Aim of the exercise:
There is one span to output from the data below: the lines starting at the line with "yellow brick G2 level 1 -> none" and ending at the line with "tan brick A10:B12". Output it exactly, ends included, nothing more.

Data:

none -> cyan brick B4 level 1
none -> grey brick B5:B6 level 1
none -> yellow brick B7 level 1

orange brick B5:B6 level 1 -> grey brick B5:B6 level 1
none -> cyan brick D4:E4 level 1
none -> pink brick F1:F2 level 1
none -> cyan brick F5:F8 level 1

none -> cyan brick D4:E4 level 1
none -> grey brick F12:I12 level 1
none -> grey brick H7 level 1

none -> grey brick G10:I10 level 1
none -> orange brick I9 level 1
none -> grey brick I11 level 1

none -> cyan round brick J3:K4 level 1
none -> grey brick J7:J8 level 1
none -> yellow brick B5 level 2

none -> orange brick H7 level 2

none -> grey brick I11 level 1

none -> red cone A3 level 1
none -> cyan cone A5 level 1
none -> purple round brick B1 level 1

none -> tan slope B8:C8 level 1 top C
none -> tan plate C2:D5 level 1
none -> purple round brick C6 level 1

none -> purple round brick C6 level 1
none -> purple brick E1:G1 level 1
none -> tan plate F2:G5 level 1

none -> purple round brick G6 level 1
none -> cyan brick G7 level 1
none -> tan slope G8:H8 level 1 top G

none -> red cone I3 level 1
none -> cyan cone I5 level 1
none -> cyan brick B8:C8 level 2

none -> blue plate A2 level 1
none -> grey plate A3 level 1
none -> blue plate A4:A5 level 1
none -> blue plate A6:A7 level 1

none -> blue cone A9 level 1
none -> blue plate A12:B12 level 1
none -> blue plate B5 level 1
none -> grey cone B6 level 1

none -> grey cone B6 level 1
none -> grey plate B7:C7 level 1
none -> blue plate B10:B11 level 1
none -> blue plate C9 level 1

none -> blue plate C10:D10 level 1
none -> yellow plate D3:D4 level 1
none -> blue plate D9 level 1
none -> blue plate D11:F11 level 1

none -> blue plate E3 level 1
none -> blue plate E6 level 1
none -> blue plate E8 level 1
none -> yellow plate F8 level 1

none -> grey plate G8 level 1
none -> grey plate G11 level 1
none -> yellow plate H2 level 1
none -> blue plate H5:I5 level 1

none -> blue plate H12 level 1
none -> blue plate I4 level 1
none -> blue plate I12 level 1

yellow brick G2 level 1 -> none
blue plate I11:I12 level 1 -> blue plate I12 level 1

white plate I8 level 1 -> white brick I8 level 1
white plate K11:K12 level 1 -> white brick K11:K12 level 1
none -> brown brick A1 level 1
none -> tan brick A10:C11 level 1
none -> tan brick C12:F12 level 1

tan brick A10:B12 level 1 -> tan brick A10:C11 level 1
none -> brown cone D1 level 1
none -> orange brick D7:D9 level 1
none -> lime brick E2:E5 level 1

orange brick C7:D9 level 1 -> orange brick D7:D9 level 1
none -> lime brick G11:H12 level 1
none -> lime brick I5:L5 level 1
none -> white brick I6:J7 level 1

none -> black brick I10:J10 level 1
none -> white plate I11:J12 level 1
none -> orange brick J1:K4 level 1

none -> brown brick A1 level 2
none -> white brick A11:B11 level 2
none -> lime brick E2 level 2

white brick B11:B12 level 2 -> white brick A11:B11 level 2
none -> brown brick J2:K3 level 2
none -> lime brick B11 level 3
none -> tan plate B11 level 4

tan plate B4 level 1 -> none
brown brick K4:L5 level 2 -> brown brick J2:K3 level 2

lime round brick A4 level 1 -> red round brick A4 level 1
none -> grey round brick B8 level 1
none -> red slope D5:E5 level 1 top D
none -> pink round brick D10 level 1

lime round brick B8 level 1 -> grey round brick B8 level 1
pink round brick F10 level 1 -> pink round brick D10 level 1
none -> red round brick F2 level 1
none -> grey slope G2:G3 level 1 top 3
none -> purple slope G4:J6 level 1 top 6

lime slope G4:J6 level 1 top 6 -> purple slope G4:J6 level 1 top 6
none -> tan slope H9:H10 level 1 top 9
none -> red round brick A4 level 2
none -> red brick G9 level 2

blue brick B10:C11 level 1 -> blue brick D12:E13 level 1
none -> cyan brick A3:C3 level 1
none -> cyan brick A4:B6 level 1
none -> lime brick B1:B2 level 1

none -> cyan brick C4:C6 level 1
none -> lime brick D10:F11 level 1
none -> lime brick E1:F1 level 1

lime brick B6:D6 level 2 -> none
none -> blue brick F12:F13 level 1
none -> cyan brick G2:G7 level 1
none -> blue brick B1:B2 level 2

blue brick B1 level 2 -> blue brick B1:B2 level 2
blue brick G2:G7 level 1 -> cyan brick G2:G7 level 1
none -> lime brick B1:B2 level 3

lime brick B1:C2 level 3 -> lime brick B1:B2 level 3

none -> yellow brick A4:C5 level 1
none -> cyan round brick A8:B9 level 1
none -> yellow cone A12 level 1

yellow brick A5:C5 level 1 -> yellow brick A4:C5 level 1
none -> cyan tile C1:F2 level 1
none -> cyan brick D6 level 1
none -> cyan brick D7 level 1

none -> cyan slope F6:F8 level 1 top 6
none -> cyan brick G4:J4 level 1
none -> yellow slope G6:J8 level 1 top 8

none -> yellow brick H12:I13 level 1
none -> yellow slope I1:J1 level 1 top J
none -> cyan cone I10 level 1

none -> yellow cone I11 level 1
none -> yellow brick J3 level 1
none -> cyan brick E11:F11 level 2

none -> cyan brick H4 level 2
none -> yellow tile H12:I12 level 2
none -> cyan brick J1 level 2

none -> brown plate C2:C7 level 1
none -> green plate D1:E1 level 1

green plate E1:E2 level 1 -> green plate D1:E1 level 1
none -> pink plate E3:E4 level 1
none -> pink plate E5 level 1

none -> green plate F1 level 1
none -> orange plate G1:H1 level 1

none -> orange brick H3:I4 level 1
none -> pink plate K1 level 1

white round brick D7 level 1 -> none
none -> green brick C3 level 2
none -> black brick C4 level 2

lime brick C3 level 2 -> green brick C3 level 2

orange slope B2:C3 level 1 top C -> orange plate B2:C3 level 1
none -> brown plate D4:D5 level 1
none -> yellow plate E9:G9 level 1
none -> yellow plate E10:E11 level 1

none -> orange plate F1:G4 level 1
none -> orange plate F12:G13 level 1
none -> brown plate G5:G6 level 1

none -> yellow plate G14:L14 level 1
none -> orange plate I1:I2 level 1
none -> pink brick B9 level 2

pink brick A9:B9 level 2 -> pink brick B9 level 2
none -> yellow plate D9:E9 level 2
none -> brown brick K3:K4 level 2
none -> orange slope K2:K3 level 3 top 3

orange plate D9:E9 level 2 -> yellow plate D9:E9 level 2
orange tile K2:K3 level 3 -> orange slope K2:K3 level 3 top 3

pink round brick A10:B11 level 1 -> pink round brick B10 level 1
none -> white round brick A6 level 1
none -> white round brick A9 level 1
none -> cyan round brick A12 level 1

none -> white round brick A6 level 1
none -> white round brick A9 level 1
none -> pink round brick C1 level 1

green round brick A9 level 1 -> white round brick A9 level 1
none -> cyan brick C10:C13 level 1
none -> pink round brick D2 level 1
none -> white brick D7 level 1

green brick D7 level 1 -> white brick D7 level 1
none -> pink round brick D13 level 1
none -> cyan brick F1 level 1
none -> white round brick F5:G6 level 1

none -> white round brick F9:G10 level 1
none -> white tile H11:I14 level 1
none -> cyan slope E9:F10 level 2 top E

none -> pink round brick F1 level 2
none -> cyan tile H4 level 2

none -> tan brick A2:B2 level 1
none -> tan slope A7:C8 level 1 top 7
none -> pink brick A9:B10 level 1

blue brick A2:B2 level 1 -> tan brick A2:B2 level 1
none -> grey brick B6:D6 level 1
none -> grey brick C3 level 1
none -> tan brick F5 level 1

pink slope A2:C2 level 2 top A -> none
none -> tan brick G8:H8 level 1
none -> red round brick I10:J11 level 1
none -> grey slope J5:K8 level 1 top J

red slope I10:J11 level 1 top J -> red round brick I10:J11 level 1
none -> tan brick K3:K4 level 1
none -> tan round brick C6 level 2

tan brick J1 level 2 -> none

Solution below:
yellow brick G2 level 1 -> none
blue plate I11:I12 level 1 -> blue plate I12 level 1

white plate I8 level 1 -> white brick I8 level 1
white plate K11:K12 level 1 -> white brick K11:K12 level 1
none -> brown brick A1 level 1
none -> tan brick A10:C11 level 1
none -> tan brick C12:F12 level 1

tan brick A10:B12 level 1 -> tan brick A10:C11 level 1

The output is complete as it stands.